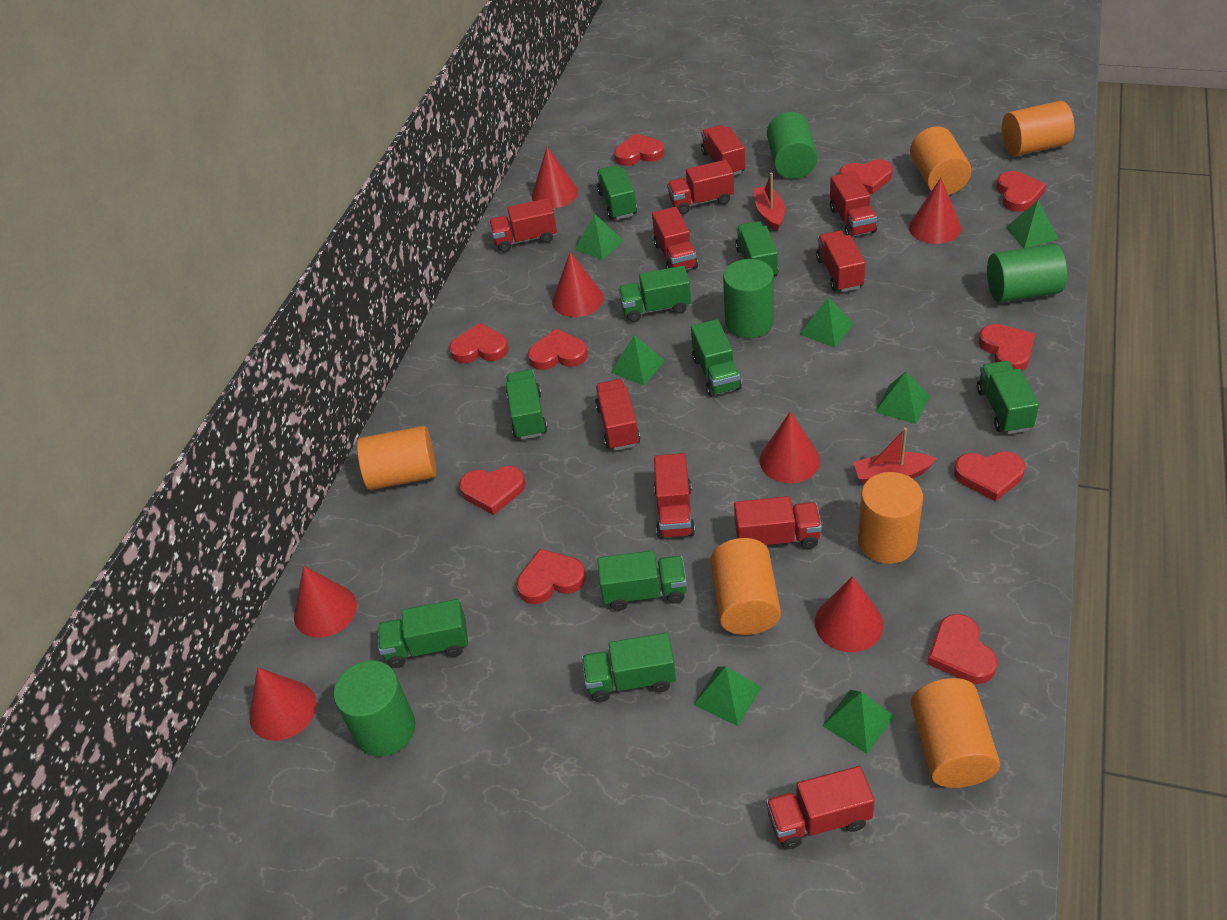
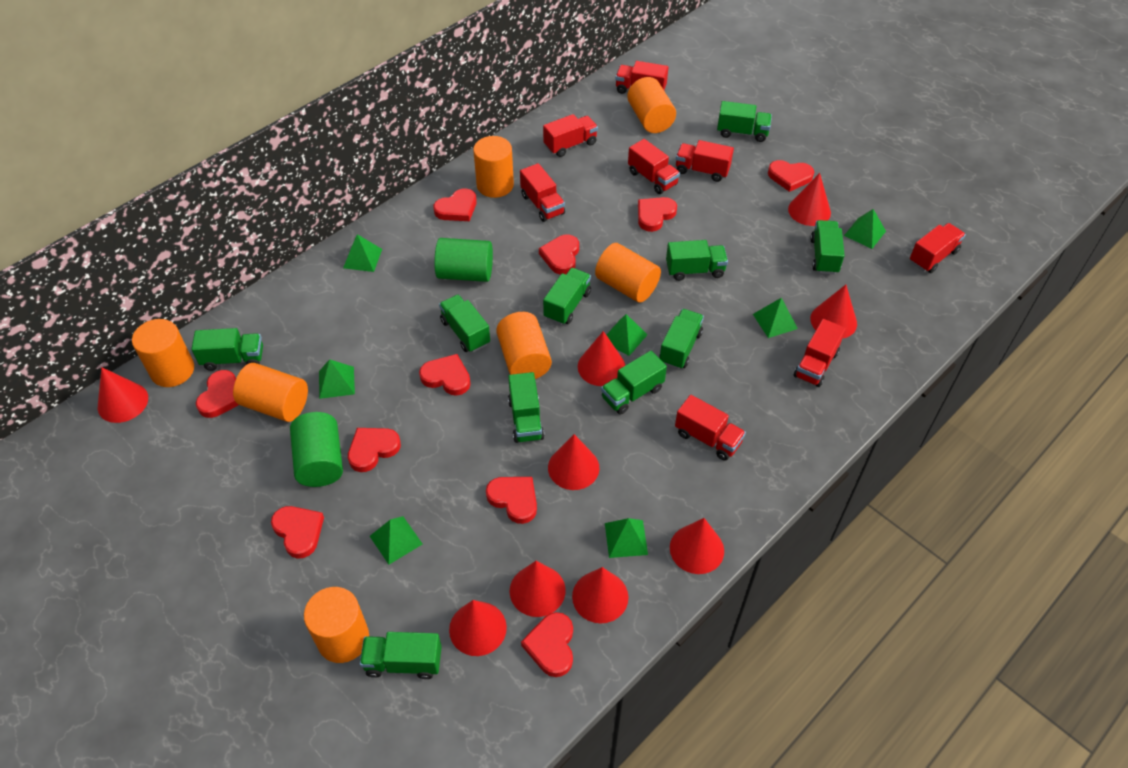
green cylinder: 4 -> 2
green truck: 9 -> 10
orange cylinder: 6 -> 7
red boat: 2 -> 0
red cone: 7 -> 9
red truck: 10 -> 8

########################################

— What you will do —
Only the lines from the one holding "green truck: 9 -> 10" to the end of the entries above belong in the answer, each copied exactly.

— Solution —
green truck: 9 -> 10
orange cylinder: 6 -> 7
red boat: 2 -> 0
red cone: 7 -> 9
red truck: 10 -> 8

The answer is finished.